*** Opening of Data extracts ***
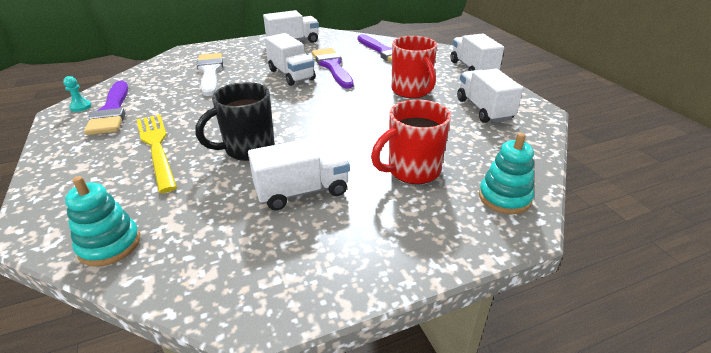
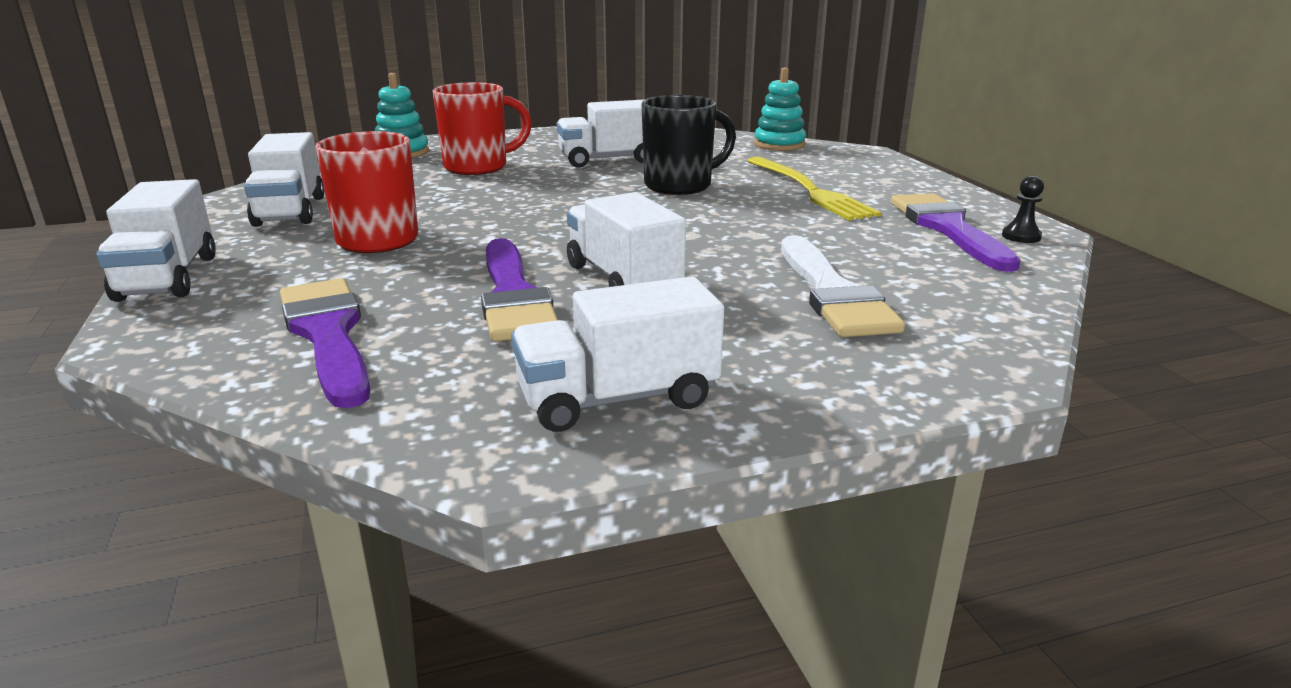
camera: 175 degrees left, 10 degrees down
(80, 107) = (1021, 236): turquoise pawn -> black pawn

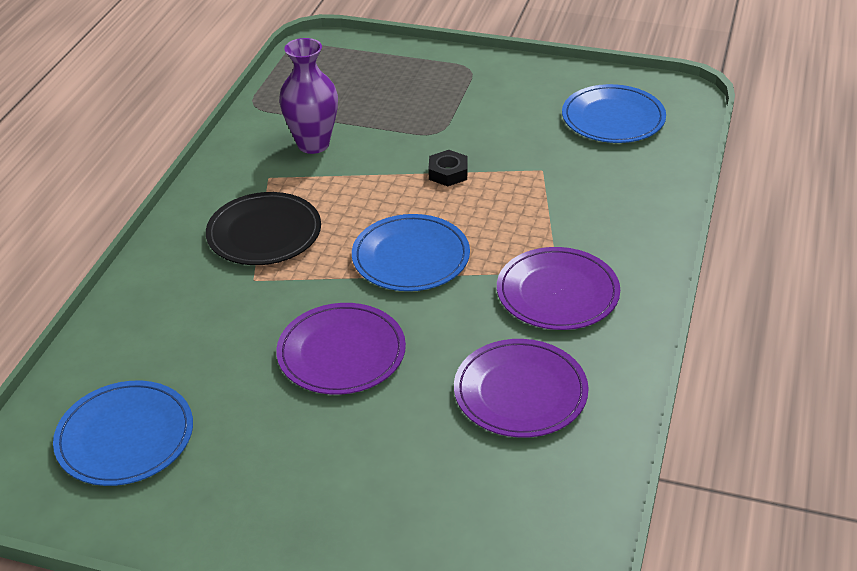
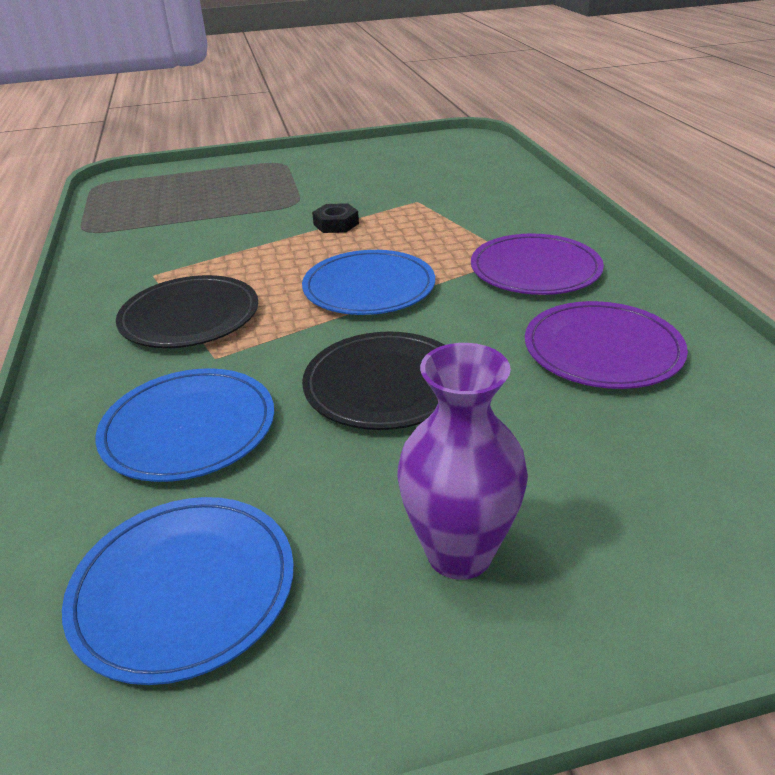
camera: 30 degrees left, 5 degrees down
(313, 144) = (179, 240): purple vase -> purple vase (459, 553)
(341, 352) = (384, 385): purple plate -> black plate
(613, 118) = (435, 161): blue plate -> blue plate (189, 428)

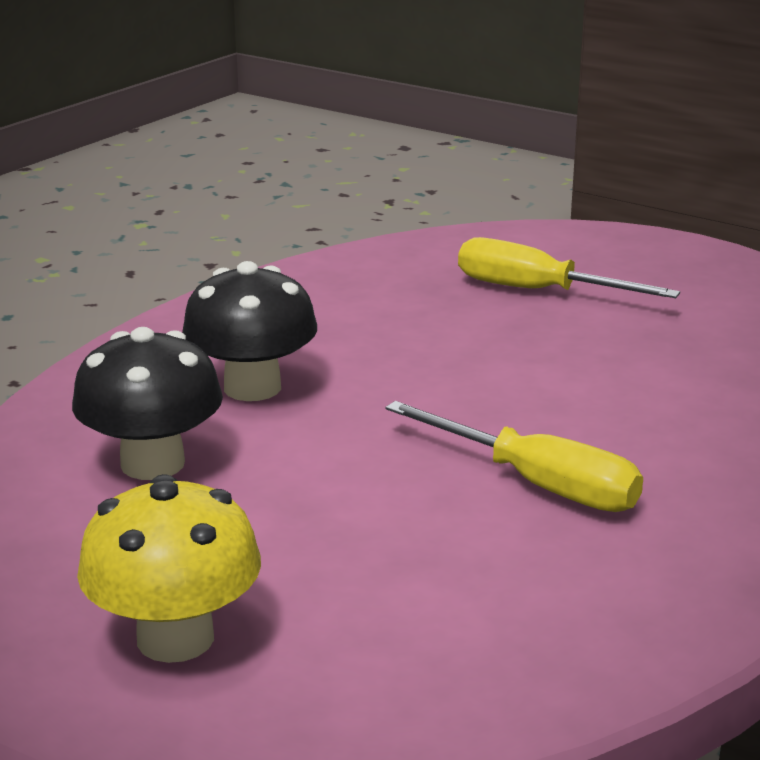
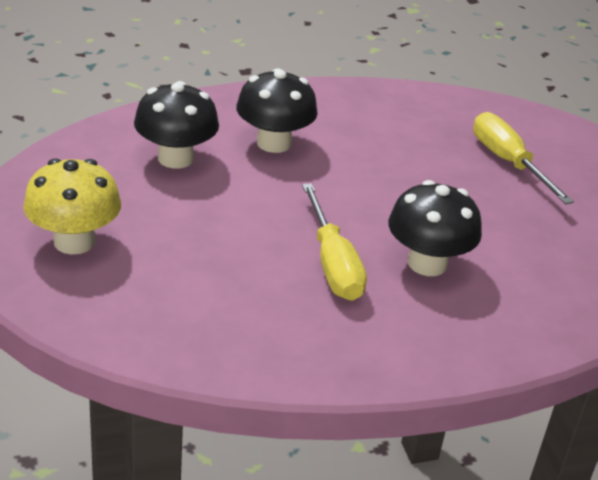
camera: 35 degrees right, 10 degrees up
(629, 430) = (427, 263): none -> black mushroom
*** Close of Data extracts ***
Work to complete:
Every line from the one containing "(613, 118) = (435, 161): blue" through the final line of the records above is to be written out exactly; nothing else, and no pictures.

Answer space:
(613, 118) = (435, 161): blue plate -> blue plate (189, 428)

camera: 35 degrees right, 10 degrees up
(629, 430) = (427, 263): none -> black mushroom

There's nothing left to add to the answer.